What you have to do |
In the listing that follows, copy out each line that includes the word "turquoise".

Exercise inputs |
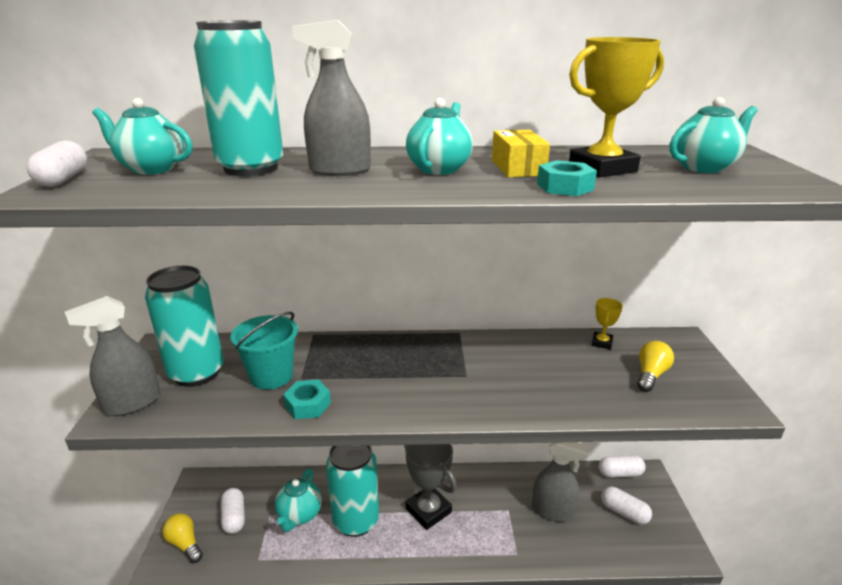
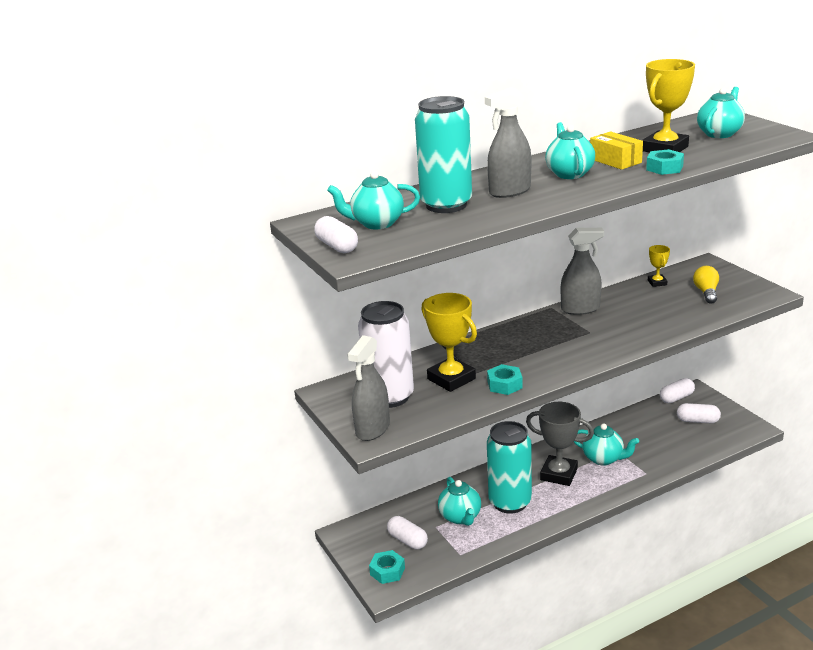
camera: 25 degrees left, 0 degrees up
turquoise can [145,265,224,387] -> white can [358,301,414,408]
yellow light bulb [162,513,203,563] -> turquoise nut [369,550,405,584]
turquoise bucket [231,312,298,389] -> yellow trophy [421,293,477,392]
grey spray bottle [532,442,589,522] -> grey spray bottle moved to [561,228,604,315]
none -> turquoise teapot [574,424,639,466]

Answer section |
turquoise can [145,265,224,387] -> white can [358,301,414,408]
yellow light bulb [162,513,203,563] -> turquoise nut [369,550,405,584]
turquoise bucket [231,312,298,389] -> yellow trophy [421,293,477,392]
none -> turquoise teapot [574,424,639,466]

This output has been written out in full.